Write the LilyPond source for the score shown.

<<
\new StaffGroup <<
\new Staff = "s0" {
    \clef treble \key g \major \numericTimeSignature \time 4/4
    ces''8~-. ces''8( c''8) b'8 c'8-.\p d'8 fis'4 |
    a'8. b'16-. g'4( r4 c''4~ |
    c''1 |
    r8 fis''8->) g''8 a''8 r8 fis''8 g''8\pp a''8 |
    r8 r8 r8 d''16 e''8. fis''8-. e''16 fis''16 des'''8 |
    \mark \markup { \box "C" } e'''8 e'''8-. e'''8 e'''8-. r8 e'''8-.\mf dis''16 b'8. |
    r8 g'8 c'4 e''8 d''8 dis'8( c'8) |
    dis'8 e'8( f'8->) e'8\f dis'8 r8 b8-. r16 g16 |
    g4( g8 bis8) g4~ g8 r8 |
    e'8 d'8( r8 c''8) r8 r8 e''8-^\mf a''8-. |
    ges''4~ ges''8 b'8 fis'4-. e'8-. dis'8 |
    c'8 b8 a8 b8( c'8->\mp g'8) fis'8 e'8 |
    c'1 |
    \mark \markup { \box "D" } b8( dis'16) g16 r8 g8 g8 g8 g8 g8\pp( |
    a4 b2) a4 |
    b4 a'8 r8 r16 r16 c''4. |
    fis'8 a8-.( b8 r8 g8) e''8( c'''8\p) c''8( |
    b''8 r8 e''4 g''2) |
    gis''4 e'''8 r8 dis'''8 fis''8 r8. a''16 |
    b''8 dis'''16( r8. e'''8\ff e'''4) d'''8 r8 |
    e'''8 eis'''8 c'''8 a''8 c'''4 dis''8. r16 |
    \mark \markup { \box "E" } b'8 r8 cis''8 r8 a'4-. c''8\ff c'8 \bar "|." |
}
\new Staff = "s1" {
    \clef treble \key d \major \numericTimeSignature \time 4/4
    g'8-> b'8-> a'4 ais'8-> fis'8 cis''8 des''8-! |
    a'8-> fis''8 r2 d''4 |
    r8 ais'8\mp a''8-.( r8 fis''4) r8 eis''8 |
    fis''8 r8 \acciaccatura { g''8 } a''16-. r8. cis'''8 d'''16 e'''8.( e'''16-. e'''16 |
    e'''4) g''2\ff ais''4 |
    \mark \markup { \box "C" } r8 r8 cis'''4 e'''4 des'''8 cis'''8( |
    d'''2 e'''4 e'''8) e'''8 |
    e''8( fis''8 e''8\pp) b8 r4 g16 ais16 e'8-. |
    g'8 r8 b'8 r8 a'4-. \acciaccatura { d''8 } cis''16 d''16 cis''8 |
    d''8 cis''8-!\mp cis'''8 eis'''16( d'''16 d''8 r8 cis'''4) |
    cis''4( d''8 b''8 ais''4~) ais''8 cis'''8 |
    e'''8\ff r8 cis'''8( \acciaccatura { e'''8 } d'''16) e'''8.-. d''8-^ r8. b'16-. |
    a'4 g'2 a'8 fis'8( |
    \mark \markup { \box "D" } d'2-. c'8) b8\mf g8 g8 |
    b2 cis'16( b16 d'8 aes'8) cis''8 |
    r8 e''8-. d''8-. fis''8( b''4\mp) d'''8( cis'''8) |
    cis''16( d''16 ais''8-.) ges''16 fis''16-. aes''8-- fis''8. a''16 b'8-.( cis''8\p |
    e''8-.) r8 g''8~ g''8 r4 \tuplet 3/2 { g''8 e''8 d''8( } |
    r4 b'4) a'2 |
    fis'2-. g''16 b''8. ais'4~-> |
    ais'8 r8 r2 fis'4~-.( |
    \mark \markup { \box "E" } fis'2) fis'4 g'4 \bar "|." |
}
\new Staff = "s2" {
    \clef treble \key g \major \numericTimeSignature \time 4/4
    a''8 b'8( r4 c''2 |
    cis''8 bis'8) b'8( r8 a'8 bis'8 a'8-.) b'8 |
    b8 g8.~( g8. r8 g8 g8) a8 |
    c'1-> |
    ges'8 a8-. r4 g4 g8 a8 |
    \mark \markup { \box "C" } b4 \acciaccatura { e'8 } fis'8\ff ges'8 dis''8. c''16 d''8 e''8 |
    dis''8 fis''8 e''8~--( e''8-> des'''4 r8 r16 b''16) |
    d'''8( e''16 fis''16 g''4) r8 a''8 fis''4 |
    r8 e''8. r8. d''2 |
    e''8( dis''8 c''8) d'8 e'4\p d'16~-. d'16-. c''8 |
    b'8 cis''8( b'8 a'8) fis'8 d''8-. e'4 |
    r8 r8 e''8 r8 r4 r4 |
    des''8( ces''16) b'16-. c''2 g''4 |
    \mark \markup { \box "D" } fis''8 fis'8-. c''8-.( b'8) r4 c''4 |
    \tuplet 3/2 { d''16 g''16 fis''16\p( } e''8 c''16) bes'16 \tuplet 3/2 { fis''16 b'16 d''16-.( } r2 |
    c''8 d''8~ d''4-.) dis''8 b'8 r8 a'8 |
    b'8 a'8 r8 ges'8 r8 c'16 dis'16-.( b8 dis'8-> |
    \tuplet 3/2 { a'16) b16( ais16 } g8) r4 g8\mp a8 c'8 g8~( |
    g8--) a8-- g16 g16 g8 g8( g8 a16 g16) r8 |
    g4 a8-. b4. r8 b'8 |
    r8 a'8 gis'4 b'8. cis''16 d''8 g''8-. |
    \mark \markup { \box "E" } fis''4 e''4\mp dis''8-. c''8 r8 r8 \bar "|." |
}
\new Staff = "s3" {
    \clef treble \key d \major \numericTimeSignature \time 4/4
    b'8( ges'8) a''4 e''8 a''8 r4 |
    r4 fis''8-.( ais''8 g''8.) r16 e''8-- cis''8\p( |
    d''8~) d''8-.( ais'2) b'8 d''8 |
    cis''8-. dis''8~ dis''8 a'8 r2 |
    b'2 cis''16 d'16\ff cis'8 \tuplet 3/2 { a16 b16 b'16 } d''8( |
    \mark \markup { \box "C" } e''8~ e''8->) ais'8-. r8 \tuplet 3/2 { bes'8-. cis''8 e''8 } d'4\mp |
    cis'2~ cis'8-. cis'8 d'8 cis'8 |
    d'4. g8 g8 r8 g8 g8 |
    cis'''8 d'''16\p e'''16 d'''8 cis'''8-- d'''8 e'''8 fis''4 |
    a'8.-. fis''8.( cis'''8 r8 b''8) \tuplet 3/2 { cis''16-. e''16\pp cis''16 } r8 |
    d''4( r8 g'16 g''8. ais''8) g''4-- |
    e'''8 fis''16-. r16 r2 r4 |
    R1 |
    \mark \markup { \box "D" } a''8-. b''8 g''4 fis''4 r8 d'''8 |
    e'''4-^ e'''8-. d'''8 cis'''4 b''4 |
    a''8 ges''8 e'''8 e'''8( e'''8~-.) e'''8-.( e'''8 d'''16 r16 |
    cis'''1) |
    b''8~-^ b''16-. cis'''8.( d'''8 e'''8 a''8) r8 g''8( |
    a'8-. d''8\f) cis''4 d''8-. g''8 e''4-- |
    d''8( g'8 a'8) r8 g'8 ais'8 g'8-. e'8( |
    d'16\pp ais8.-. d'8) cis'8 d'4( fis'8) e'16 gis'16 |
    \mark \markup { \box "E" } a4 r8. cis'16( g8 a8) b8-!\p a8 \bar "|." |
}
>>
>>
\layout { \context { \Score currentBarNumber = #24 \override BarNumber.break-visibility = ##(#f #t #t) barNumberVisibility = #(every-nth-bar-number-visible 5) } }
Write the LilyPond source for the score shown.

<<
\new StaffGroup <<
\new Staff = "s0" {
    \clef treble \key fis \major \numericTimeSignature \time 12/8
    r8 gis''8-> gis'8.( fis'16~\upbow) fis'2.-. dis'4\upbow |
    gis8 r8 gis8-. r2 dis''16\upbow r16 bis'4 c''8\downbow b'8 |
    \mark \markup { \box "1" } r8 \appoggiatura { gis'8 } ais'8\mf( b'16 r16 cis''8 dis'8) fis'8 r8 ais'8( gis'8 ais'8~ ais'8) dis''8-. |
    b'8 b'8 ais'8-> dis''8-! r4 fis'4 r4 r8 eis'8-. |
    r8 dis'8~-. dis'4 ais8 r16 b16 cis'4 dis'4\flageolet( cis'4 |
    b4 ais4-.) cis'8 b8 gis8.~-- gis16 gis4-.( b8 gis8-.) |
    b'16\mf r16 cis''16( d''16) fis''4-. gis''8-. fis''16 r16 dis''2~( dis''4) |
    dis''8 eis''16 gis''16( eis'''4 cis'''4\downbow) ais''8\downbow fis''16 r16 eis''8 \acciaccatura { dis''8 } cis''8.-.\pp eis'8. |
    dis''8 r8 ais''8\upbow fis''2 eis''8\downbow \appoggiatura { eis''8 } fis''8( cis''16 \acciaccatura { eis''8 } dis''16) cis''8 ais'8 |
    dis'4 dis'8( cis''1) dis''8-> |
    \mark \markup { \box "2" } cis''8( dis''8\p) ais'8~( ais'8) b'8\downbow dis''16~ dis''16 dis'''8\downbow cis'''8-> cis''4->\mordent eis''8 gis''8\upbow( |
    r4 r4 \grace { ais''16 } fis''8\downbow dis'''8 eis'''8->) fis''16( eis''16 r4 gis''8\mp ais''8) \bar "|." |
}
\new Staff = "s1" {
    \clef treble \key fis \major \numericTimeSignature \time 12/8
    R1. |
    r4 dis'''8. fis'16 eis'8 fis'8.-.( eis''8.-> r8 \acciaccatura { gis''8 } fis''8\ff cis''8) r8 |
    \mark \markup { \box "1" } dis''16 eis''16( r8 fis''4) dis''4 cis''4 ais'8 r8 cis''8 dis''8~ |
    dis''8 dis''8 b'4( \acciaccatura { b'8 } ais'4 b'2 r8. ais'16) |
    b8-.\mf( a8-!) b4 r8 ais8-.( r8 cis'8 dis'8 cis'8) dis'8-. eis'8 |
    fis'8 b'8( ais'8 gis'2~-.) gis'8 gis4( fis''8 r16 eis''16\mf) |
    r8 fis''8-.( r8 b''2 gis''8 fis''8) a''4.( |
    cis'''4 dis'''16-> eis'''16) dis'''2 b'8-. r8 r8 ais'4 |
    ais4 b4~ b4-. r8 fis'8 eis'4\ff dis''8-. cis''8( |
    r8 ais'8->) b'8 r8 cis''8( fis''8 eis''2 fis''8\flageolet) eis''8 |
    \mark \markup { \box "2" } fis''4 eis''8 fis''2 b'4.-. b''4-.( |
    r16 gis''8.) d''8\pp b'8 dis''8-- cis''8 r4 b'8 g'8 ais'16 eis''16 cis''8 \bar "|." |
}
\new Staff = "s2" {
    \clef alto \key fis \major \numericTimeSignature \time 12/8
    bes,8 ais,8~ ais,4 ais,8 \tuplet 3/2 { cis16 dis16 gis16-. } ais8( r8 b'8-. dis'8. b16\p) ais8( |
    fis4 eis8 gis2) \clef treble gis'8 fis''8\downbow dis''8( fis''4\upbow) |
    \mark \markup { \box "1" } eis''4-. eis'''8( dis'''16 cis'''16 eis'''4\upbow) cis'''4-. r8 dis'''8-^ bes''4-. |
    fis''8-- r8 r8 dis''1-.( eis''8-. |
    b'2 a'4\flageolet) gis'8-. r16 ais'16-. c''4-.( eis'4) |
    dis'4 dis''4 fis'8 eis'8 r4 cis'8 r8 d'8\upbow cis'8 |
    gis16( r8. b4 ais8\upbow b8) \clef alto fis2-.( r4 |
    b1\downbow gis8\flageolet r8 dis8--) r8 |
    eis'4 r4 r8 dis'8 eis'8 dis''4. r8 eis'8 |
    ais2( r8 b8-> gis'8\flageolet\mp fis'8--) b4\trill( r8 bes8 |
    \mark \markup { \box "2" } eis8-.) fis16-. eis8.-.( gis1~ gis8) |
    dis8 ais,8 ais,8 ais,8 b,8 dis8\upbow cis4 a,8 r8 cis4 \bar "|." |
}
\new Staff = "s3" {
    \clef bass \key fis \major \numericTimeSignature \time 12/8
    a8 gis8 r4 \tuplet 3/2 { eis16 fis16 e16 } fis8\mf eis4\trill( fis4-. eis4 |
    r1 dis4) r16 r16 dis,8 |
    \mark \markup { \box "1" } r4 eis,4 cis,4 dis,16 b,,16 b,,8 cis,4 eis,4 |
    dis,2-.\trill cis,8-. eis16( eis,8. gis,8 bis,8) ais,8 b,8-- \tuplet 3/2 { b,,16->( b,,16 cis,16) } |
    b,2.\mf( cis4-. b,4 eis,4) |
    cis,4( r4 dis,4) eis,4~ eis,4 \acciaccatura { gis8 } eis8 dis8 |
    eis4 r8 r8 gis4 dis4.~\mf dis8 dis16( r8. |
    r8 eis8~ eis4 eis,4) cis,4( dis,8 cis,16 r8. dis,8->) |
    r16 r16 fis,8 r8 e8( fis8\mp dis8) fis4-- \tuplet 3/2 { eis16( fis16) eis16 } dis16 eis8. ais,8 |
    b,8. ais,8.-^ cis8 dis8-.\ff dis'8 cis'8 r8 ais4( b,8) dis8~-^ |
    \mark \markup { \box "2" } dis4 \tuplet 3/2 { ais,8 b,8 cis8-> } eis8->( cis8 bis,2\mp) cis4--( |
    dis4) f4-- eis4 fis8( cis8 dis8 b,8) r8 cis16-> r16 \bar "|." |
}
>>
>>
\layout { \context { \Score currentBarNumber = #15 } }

====

REQUEST
Please identify every line of the records that contains the string "appoggiatura", treating case as significant, and copy each of those lines.

IN RESPONSE
    \mark \markup { \box "1" } r8 \appoggiatura { gis'8 } ais'8\mf( b'16 r16 cis''8 dis'8) fis'8 r8 ais'8( gis'8 ais'8~ ais'8) dis''8-. |
    dis''8 r8 ais''8\upbow fis''2 eis''8\downbow \appoggiatura { eis''8 } fis''8( cis''16 \acciaccatura { eis''8 } dis''16) cis''8 ais'8 |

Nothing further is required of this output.